Wherever a line in the data below holds "banana", copy that line.

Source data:

________________

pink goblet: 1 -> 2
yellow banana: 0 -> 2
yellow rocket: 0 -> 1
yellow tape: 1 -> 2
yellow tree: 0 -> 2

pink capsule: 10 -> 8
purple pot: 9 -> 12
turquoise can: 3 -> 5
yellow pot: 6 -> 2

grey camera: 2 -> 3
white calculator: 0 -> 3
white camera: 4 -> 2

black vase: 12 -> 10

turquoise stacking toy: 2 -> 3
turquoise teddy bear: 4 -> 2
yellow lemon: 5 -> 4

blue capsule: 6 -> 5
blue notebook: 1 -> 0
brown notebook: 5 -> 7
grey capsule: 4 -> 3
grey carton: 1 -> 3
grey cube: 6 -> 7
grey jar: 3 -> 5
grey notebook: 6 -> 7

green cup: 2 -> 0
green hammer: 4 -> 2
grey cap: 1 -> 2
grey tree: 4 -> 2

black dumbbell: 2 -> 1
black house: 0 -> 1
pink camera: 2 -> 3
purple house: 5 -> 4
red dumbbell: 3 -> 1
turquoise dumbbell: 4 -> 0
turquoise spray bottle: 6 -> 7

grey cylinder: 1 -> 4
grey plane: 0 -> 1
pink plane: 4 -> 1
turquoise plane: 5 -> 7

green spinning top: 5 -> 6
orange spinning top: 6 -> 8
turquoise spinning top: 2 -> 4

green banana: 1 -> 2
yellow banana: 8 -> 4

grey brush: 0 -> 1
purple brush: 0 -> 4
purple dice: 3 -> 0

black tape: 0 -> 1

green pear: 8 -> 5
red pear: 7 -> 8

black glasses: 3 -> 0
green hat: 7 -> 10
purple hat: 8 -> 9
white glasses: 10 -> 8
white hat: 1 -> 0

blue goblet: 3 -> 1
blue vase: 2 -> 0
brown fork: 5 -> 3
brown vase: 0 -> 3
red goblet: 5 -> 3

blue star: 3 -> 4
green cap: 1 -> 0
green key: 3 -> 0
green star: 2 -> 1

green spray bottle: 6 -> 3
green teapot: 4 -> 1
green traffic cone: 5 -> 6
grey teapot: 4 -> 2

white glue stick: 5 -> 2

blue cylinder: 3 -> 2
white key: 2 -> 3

________________

The completed task:
yellow banana: 0 -> 2
green banana: 1 -> 2
yellow banana: 8 -> 4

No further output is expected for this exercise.